PROBLEM REQUIREMENTS:
Please restate the data word for word.

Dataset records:
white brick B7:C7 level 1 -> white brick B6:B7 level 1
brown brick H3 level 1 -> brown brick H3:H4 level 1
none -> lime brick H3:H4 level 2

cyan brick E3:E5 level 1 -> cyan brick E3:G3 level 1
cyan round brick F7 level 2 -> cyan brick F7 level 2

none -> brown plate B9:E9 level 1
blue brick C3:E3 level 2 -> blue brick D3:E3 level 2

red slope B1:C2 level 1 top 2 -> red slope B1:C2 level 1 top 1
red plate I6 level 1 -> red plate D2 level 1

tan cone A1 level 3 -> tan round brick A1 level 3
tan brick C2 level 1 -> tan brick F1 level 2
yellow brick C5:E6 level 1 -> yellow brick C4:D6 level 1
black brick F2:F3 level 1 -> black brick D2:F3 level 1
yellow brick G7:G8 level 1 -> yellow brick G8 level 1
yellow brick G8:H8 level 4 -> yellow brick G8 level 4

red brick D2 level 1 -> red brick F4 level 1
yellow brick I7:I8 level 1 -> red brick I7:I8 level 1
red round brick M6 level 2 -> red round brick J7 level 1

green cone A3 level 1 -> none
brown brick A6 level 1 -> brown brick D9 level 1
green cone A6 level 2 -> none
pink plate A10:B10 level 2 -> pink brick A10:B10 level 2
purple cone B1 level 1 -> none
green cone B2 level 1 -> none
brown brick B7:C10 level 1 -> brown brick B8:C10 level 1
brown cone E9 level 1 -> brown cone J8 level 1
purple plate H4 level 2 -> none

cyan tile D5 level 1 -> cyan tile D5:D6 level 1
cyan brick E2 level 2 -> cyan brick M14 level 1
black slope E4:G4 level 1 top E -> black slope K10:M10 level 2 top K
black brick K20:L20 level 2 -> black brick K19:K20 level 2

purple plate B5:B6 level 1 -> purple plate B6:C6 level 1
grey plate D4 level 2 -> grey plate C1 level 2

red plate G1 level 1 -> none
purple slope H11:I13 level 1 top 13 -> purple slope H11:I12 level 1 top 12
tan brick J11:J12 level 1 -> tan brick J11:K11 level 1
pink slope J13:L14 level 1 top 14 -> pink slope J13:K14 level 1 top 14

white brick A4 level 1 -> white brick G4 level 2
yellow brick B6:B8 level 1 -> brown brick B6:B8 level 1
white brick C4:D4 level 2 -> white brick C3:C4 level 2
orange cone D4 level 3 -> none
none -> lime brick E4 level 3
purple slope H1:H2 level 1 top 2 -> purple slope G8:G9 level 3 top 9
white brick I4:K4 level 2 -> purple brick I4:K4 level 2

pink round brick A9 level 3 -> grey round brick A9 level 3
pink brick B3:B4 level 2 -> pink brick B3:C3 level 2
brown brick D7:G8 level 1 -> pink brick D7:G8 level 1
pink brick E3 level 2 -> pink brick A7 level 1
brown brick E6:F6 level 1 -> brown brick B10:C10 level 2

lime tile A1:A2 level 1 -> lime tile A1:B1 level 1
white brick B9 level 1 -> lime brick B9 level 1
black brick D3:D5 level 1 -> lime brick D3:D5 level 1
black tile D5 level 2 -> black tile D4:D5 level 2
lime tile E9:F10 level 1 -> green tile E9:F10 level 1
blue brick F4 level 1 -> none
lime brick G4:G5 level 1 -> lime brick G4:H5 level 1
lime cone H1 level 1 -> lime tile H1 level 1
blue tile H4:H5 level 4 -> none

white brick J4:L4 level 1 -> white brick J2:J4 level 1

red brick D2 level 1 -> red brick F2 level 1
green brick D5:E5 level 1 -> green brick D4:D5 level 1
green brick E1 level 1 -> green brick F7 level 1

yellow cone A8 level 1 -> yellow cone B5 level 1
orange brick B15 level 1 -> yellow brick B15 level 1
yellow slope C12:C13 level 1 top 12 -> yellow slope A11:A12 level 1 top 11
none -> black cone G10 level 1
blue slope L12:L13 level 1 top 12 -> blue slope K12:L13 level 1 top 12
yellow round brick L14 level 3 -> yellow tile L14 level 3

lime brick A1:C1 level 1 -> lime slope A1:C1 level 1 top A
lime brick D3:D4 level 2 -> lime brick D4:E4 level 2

SOLVED EXERCISE:
white brick B7:C7 level 1 -> white brick B6:B7 level 1
brown brick H3 level 1 -> brown brick H3:H4 level 1
none -> lime brick H3:H4 level 2

cyan brick E3:E5 level 1 -> cyan brick E3:G3 level 1
cyan round brick F7 level 2 -> cyan brick F7 level 2

none -> brown plate B9:E9 level 1
blue brick C3:E3 level 2 -> blue brick D3:E3 level 2

red slope B1:C2 level 1 top 2 -> red slope B1:C2 level 1 top 1
red plate I6 level 1 -> red plate D2 level 1

tan cone A1 level 3 -> tan round brick A1 level 3
tan brick C2 level 1 -> tan brick F1 level 2
yellow brick C5:E6 level 1 -> yellow brick C4:D6 level 1
black brick F2:F3 level 1 -> black brick D2:F3 level 1
yellow brick G7:G8 level 1 -> yellow brick G8 level 1
yellow brick G8:H8 level 4 -> yellow brick G8 level 4

red brick D2 level 1 -> red brick F4 level 1
yellow brick I7:I8 level 1 -> red brick I7:I8 level 1
red round brick M6 level 2 -> red round brick J7 level 1

green cone A3 level 1 -> none
brown brick A6 level 1 -> brown brick D9 level 1
green cone A6 level 2 -> none
pink plate A10:B10 level 2 -> pink brick A10:B10 level 2
purple cone B1 level 1 -> none
green cone B2 level 1 -> none
brown brick B7:C10 level 1 -> brown brick B8:C10 level 1
brown cone E9 level 1 -> brown cone J8 level 1
purple plate H4 level 2 -> none

cyan tile D5 level 1 -> cyan tile D5:D6 level 1
cyan brick E2 level 2 -> cyan brick M14 level 1
black slope E4:G4 level 1 top E -> black slope K10:M10 level 2 top K
black brick K20:L20 level 2 -> black brick K19:K20 level 2

purple plate B5:B6 level 1 -> purple plate B6:C6 level 1
grey plate D4 level 2 -> grey plate C1 level 2

red plate G1 level 1 -> none
purple slope H11:I13 level 1 top 13 -> purple slope H11:I12 level 1 top 12
tan brick J11:J12 level 1 -> tan brick J11:K11 level 1
pink slope J13:L14 level 1 top 14 -> pink slope J13:K14 level 1 top 14

white brick A4 level 1 -> white brick G4 level 2
yellow brick B6:B8 level 1 -> brown brick B6:B8 level 1
white brick C4:D4 level 2 -> white brick C3:C4 level 2
orange cone D4 level 3 -> none
none -> lime brick E4 level 3
purple slope H1:H2 level 1 top 2 -> purple slope G8:G9 level 3 top 9
white brick I4:K4 level 2 -> purple brick I4:K4 level 2

pink round brick A9 level 3 -> grey round brick A9 level 3
pink brick B3:B4 level 2 -> pink brick B3:C3 level 2
brown brick D7:G8 level 1 -> pink brick D7:G8 level 1
pink brick E3 level 2 -> pink brick A7 level 1
brown brick E6:F6 level 1 -> brown brick B10:C10 level 2

lime tile A1:A2 level 1 -> lime tile A1:B1 level 1
white brick B9 level 1 -> lime brick B9 level 1
black brick D3:D5 level 1 -> lime brick D3:D5 level 1
black tile D5 level 2 -> black tile D4:D5 level 2
lime tile E9:F10 level 1 -> green tile E9:F10 level 1
blue brick F4 level 1 -> none
lime brick G4:G5 level 1 -> lime brick G4:H5 level 1
lime cone H1 level 1 -> lime tile H1 level 1
blue tile H4:H5 level 4 -> none

white brick J4:L4 level 1 -> white brick J2:J4 level 1

red brick D2 level 1 -> red brick F2 level 1
green brick D5:E5 level 1 -> green brick D4:D5 level 1
green brick E1 level 1 -> green brick F7 level 1

yellow cone A8 level 1 -> yellow cone B5 level 1
orange brick B15 level 1 -> yellow brick B15 level 1
yellow slope C12:C13 level 1 top 12 -> yellow slope A11:A12 level 1 top 11
none -> black cone G10 level 1
blue slope L12:L13 level 1 top 12 -> blue slope K12:L13 level 1 top 12
yellow round brick L14 level 3 -> yellow tile L14 level 3

lime brick A1:C1 level 1 -> lime slope A1:C1 level 1 top A
lime brick D3:D4 level 2 -> lime brick D4:E4 level 2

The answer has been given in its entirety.